» SUPPLIED MATERIAL
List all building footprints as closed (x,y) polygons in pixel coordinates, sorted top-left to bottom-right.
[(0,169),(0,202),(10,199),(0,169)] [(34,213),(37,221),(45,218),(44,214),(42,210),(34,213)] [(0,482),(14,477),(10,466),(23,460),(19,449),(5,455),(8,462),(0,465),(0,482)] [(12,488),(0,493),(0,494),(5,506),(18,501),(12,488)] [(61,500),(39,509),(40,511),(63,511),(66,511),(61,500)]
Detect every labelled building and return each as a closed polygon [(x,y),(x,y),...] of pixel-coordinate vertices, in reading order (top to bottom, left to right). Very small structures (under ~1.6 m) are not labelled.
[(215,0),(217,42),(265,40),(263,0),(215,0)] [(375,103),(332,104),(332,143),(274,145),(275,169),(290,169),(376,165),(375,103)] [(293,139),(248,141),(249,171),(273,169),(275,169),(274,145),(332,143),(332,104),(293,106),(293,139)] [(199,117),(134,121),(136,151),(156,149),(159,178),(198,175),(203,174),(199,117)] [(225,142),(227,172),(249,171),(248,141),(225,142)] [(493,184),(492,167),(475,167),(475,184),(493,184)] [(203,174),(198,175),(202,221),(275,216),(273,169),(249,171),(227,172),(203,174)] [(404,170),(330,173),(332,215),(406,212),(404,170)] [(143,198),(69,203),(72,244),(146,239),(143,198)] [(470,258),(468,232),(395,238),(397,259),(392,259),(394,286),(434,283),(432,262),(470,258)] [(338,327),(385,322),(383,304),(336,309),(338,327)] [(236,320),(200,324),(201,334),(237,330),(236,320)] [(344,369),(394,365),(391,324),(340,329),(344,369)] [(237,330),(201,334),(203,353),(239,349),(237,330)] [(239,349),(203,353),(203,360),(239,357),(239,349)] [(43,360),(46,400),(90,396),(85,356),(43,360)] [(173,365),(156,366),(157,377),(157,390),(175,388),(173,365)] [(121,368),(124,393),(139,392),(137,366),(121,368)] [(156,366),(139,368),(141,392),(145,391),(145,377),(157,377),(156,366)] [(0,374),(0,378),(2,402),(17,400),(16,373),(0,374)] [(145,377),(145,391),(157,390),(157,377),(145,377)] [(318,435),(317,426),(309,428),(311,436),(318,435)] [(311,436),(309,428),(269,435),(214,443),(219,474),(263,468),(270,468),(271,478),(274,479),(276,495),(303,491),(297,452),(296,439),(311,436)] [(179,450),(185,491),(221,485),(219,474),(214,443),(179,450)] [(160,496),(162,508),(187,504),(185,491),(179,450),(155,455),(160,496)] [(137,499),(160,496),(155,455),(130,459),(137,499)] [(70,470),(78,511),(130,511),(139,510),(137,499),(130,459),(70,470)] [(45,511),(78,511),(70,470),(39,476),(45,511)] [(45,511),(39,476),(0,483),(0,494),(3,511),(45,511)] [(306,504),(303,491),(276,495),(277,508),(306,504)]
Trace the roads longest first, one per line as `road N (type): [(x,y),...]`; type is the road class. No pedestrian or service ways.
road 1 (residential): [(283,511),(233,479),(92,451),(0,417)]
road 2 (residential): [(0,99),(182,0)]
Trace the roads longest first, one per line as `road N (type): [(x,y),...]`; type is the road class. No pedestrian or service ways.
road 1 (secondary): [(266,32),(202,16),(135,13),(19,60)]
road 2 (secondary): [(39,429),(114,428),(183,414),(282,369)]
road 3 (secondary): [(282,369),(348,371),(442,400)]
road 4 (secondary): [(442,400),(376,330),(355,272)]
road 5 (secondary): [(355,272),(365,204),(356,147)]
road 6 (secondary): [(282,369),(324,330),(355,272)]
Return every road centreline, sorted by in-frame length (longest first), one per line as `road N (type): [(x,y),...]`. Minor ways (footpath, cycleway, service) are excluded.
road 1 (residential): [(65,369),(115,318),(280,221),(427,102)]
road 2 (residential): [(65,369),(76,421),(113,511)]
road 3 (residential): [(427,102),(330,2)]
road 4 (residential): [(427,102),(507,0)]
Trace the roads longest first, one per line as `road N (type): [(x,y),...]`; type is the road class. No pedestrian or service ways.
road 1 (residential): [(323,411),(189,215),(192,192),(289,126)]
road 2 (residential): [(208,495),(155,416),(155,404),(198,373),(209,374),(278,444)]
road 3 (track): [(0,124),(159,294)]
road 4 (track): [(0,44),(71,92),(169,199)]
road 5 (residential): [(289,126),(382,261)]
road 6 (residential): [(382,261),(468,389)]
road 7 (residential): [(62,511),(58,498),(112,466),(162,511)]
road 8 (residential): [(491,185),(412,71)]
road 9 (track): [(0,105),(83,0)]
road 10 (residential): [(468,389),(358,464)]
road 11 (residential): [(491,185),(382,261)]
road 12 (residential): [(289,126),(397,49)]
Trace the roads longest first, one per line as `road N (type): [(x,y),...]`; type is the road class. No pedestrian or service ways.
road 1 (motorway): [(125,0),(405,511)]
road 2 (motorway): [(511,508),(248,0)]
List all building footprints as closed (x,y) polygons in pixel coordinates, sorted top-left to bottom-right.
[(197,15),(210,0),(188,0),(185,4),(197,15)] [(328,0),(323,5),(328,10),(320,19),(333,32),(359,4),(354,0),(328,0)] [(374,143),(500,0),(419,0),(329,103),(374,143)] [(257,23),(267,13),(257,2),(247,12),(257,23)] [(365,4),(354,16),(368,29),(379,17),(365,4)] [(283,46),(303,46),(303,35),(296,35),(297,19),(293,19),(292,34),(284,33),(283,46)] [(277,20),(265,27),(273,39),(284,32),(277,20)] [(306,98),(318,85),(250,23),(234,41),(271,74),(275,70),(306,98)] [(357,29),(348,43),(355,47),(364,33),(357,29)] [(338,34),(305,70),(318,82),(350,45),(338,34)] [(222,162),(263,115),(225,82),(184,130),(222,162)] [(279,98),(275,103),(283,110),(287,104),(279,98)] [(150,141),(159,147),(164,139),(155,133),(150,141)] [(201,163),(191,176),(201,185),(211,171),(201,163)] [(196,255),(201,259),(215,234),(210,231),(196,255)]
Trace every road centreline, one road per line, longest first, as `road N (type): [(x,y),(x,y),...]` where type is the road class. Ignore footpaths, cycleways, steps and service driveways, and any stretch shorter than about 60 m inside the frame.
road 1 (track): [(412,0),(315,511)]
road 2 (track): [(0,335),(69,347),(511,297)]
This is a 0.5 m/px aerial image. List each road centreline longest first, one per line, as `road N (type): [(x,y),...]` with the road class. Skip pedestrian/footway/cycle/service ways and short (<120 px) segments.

» WRITTEN REQUEST
Rename every "longest first" in the listing above to "in descending order of length", and reproduce all of its lines with nothing else altered.

» TASK RESULT
List all building footprints as closed (x,y) polygons in pixel coordinates, sorted top-left to bottom-right.
[(0,169),(0,202),(10,199),(0,169)] [(34,213),(37,221),(45,218),(44,214),(42,210),(34,213)] [(0,482),(14,477),(10,466),(23,460),(19,449),(5,455),(8,462),(0,465),(0,482)] [(12,488),(0,493),(0,494),(5,506),(18,501),(12,488)] [(61,500),(39,509),(40,511),(63,511),(66,511),(61,500)]
Detect every labelled building and return each as a closed polygon [(x,y),(x,y),...] of pixel-coordinate vertices, in reading order (top to bottom, left to right). Very small structures (under ~1.6 m) are not labelled.
[(215,0),(217,42),(265,40),(263,0),(215,0)] [(375,103),(332,104),(332,143),(274,145),(275,169),(290,169),(376,165),(375,103)] [(293,139),(248,141),(249,171),(273,169),(275,169),(274,145),(332,143),(332,104),(293,106),(293,139)] [(199,117),(134,121),(136,151),(156,149),(159,178),(198,175),(203,174),(199,117)] [(225,142),(227,172),(249,171),(248,141),(225,142)] [(493,184),(492,167),(475,167),(475,184),(493,184)] [(203,174),(198,175),(202,221),(275,216),(273,169),(249,171),(227,172),(203,174)] [(404,170),(330,173),(332,215),(406,212),(404,170)] [(143,198),(69,203),(72,244),(146,239),(143,198)] [(470,258),(468,232),(395,238),(397,259),(392,259),(394,286),(434,283),(432,262),(470,258)] [(338,327),(385,322),(383,304),(336,309),(338,327)] [(236,320),(200,324),(201,334),(237,330),(236,320)] [(344,369),(394,365),(391,324),(340,329),(344,369)] [(237,330),(201,334),(203,353),(239,349),(237,330)] [(239,349),(203,353),(203,360),(239,357),(239,349)] [(43,360),(46,400),(90,396),(85,356),(43,360)] [(173,365),(156,366),(157,377),(157,390),(175,388),(173,365)] [(121,368),(124,393),(139,392),(137,366),(121,368)] [(156,366),(139,368),(141,392),(145,391),(145,377),(157,377),(156,366)] [(0,374),(0,378),(2,402),(17,400),(16,373),(0,374)] [(145,377),(145,391),(157,390),(157,377),(145,377)] [(318,435),(317,426),(309,428),(311,436),(318,435)] [(311,436),(309,428),(269,435),(214,443),(219,474),(263,468),(270,468),(271,478),(274,479),(276,495),(303,491),(297,452),(296,439),(311,436)] [(179,450),(185,491),(221,485),(219,474),(214,443),(179,450)] [(160,496),(162,508),(187,504),(185,491),(179,450),(155,455),(160,496)] [(137,499),(160,496),(155,455),(130,459),(137,499)] [(70,470),(78,511),(130,511),(139,510),(137,499),(130,459),(70,470)] [(45,511),(78,511),(70,470),(39,476),(45,511)] [(45,511),(39,476),(0,483),(0,494),(3,511),(45,511)] [(306,504),(303,491),(276,495),(277,508),(306,504)]
Trace the roads in descending order of length, one per line as `road N (type): [(x,y),...]`; type is the road class. No pedestrian or service ways.
road 1 (residential): [(283,511),(233,479),(92,451),(0,417)]
road 2 (residential): [(0,99),(182,0)]
Trace the roads in descending order of length, one per line as `road N (type): [(x,y),...]`; type is the road class. No pedestrian or service ways.
road 1 (secondary): [(266,32),(202,16),(135,13),(19,60)]
road 2 (secondary): [(39,429),(114,428),(183,414),(282,369)]
road 3 (secondary): [(282,369),(348,371),(442,400)]
road 4 (secondary): [(442,400),(376,330),(355,272)]
road 5 (secondary): [(355,272),(365,204),(356,147)]
road 6 (secondary): [(282,369),(324,330),(355,272)]
Return every road centreline, sorted by in-frame length (in descending order of length), one per line as `road N (type): [(x,y),...]`. Minor ways (footpath, cycleway, service) are excluded.
road 1 (residential): [(65,369),(115,318),(280,221),(427,102)]
road 2 (residential): [(65,369),(76,421),(113,511)]
road 3 (residential): [(427,102),(330,2)]
road 4 (residential): [(427,102),(507,0)]
Trace the roads in descending order of length, one per line as `road N (type): [(x,y),...]`; type is the road class. No pedestrian or service ways.
road 1 (residential): [(323,411),(189,215),(192,192),(289,126)]
road 2 (residential): [(208,495),(155,416),(155,404),(198,373),(209,374),(278,444)]
road 3 (track): [(0,124),(159,294)]
road 4 (track): [(0,44),(71,92),(169,199)]
road 5 (residential): [(289,126),(382,261)]
road 6 (residential): [(382,261),(468,389)]
road 7 (residential): [(62,511),(58,498),(112,466),(162,511)]
road 8 (residential): [(491,185),(412,71)]
road 9 (track): [(0,105),(83,0)]
road 10 (residential): [(468,389),(358,464)]
road 11 (residential): [(491,185),(382,261)]
road 12 (residential): [(289,126),(397,49)]
Trace the roads in descending order of length, one per line as `road N (type): [(x,y),...]`; type is the road class. No pedestrian or service ways.
road 1 (motorway): [(125,0),(405,511)]
road 2 (motorway): [(511,508),(248,0)]
List all building footprints as closed (x,y) polygons in pixel coordinates, sorted top-left to bottom-right.
[(197,15),(210,0),(188,0),(185,4),(197,15)] [(328,0),(323,5),(328,10),(320,19),(333,32),(359,4),(354,0),(328,0)] [(374,143),(500,0),(419,0),(329,103),(374,143)] [(257,23),(267,13),(257,2),(247,12),(257,23)] [(365,4),(354,16),(368,29),(379,17),(365,4)] [(283,46),(303,46),(303,35),(296,35),(297,19),(293,19),(292,34),(284,33),(283,46)] [(277,20),(265,27),(273,39),(284,32),(277,20)] [(306,98),(318,85),(250,23),(234,41),(271,74),(275,70),(306,98)] [(357,29),(348,43),(355,47),(364,33),(357,29)] [(338,34),(305,70),(318,82),(350,45),(338,34)] [(222,162),(263,115),(225,82),(184,130),(222,162)] [(279,98),(275,103),(283,110),(287,104),(279,98)] [(150,141),(159,147),(164,139),(155,133),(150,141)] [(201,163),(191,176),(201,185),(211,171),(201,163)] [(196,255),(201,259),(215,234),(210,231),(196,255)]
Trace every road centreline, one road per line, in descending order of length, as `road N (type): [(x,y),(x,y),...]` where type is the road class. Ignore footpaths, cycleways, steps and service driveways, and any stretch shorter than about 60 m inside the frame.
road 1 (track): [(412,0),(315,511)]
road 2 (track): [(0,335),(69,347),(511,297)]
This is a 0.5 m/px aerial image. List each road centreline in descending order of length, one per line, as `road N (type): [(x,y),...]` with the road class. Skip pedestrian/footway/cycle/service ways and short (<120 px) segments.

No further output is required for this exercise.